* Work order:
Range to output from the entries below: the line containing "free weight (crimson) <548,401>" through the line containing "robot figure (crimson) <742,189> => nothing". Set it down exactly, ends included, nothing else.

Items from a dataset
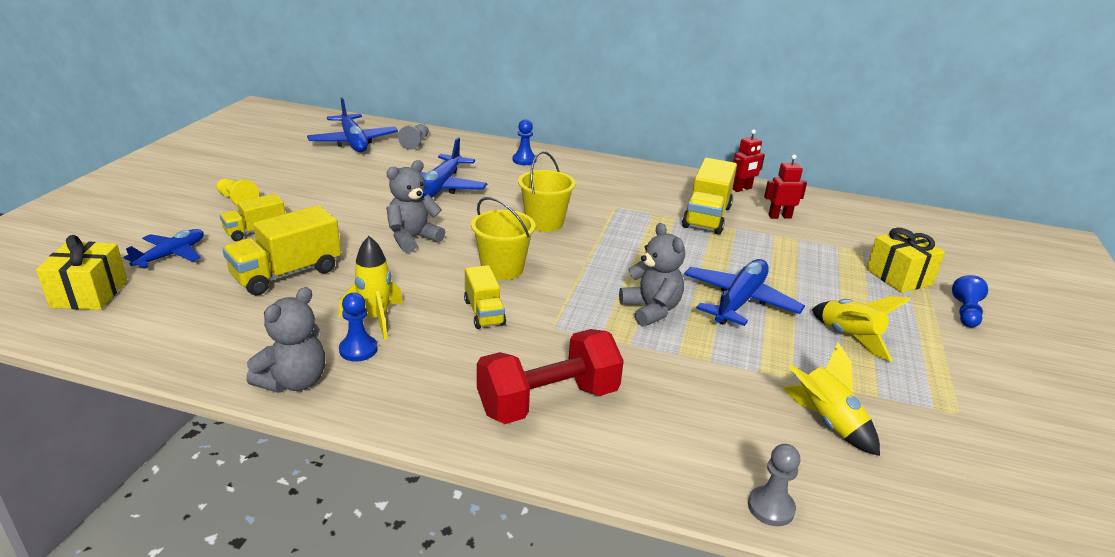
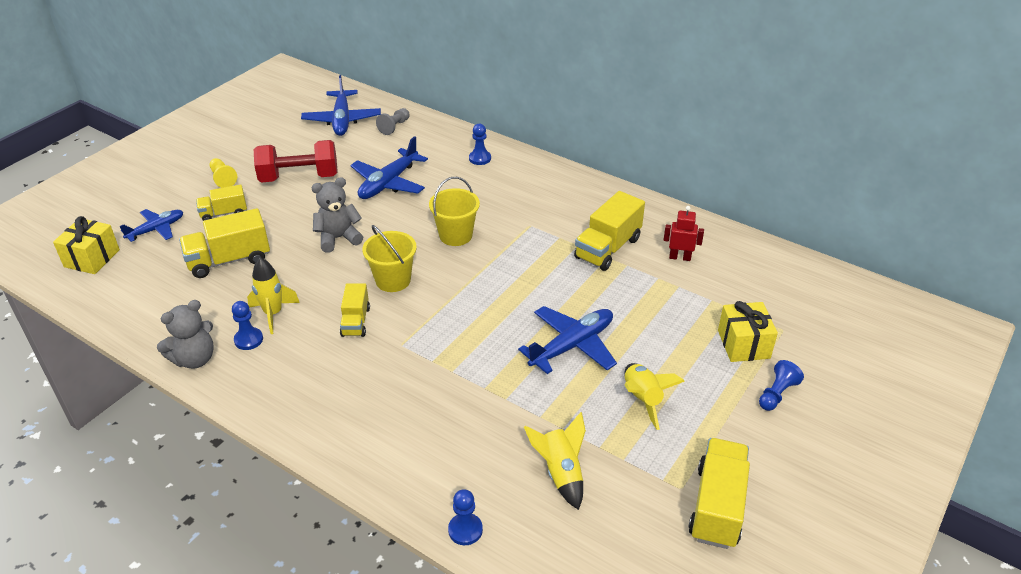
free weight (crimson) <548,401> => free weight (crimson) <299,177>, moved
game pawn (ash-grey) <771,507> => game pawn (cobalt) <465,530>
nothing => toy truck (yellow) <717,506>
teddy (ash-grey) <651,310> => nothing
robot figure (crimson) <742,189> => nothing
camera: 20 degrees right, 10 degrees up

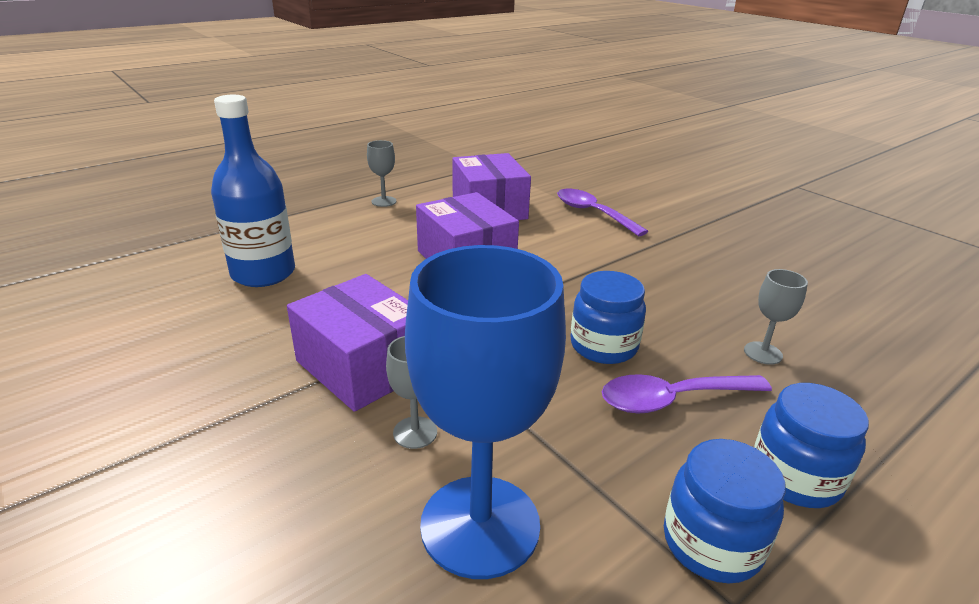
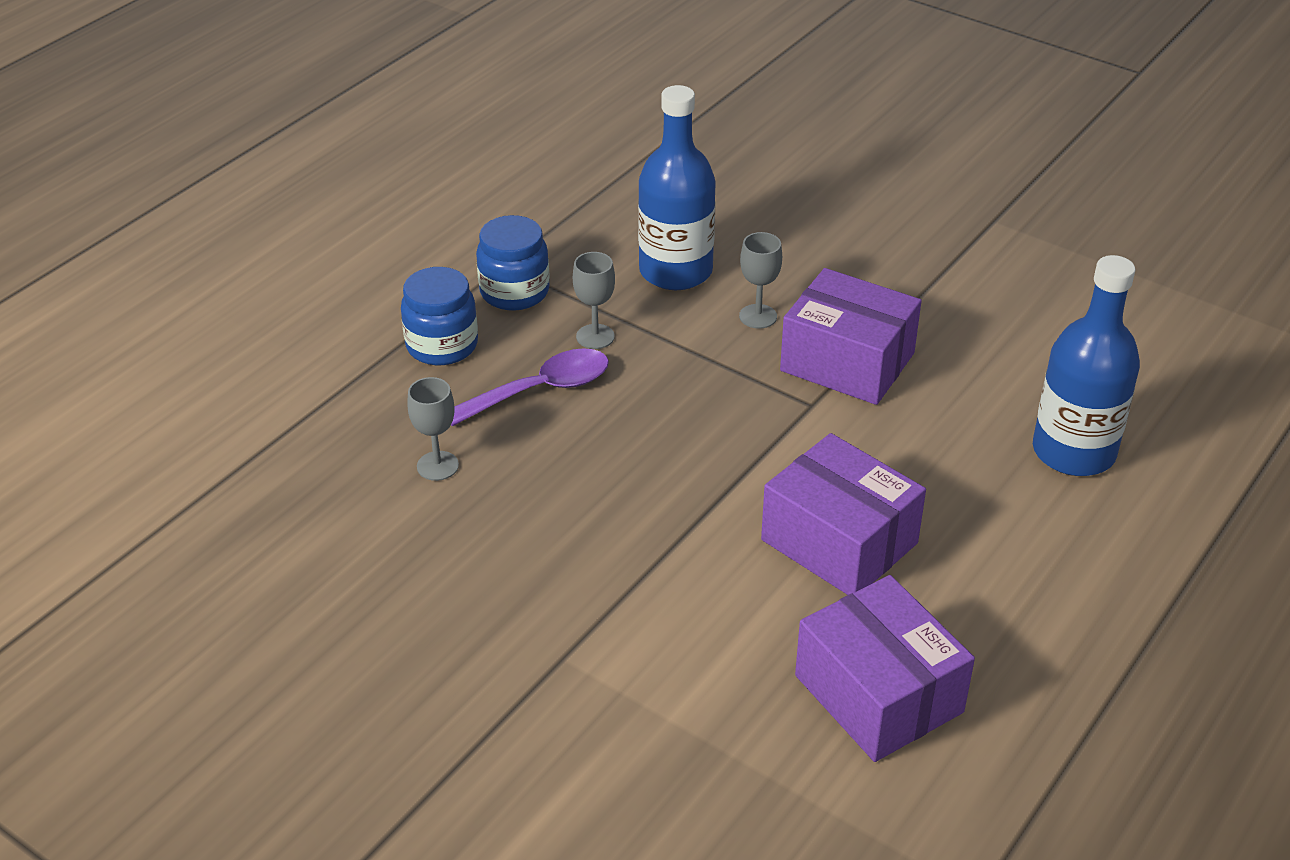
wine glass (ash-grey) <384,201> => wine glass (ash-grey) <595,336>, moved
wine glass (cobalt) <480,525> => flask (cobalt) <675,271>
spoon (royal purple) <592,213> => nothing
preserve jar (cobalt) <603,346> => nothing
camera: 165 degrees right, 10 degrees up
* * *
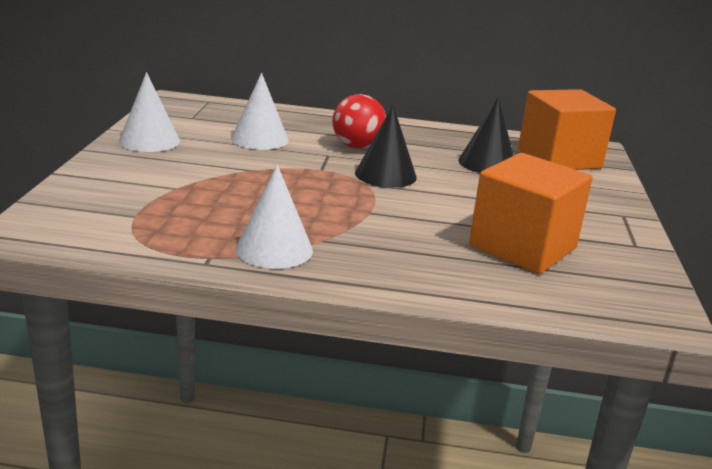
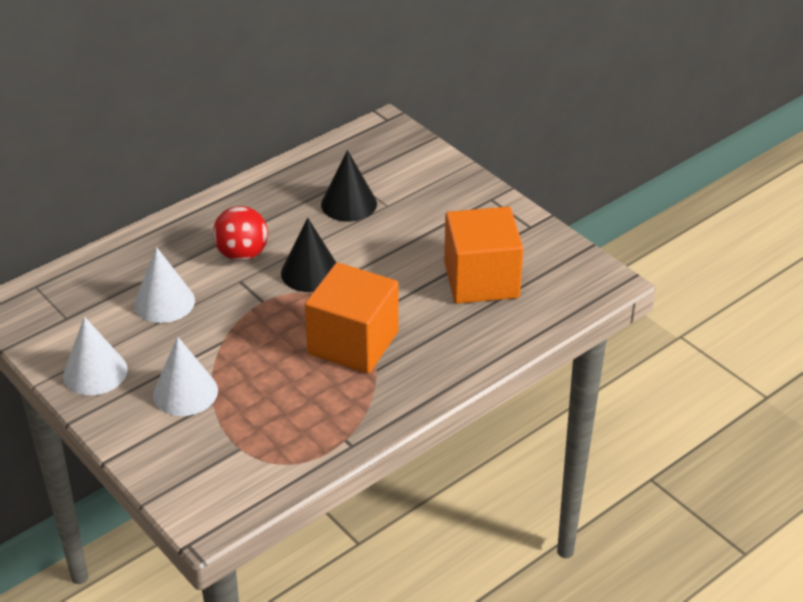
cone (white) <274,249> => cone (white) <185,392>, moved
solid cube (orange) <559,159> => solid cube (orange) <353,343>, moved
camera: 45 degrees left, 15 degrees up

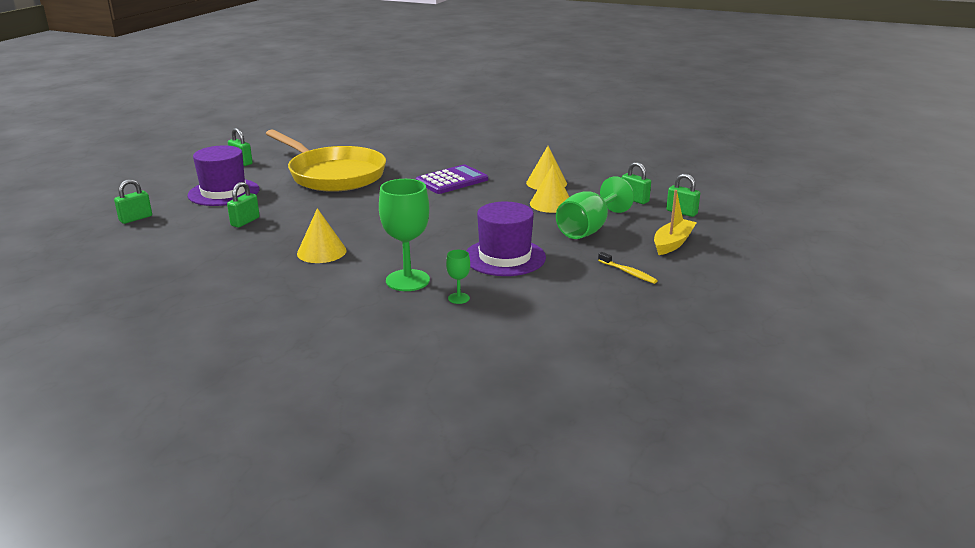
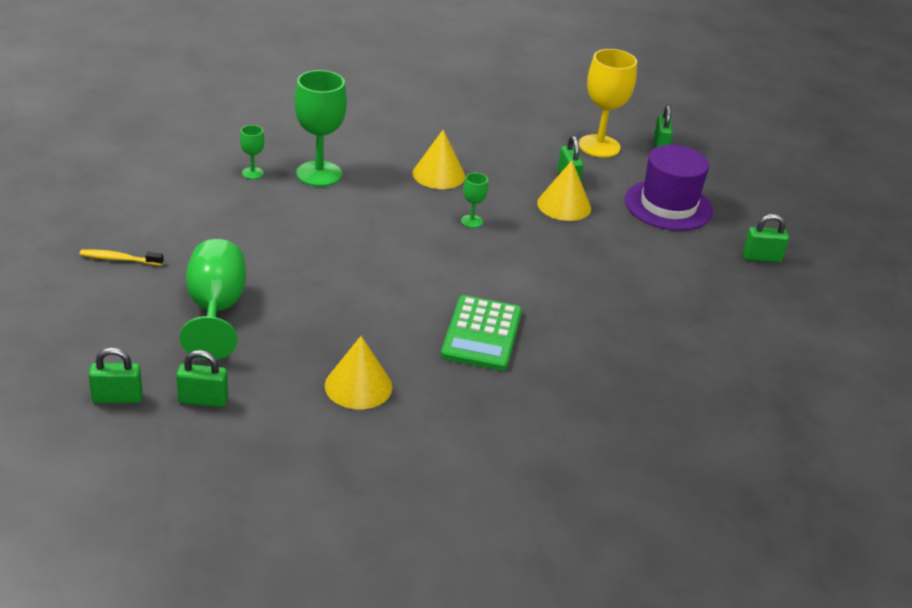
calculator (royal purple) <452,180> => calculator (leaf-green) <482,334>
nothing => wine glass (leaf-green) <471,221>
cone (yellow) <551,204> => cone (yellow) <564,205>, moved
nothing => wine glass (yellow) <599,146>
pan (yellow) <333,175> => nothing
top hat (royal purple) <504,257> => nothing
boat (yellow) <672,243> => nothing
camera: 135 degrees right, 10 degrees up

* Solution for this task:
free weight (crimson) <548,401> => free weight (crimson) <299,177>, moved
game pawn (ash-grey) <771,507> => game pawn (cobalt) <465,530>
nothing => toy truck (yellow) <717,506>
teddy (ash-grey) <651,310> => nothing
robot figure (crimson) <742,189> => nothing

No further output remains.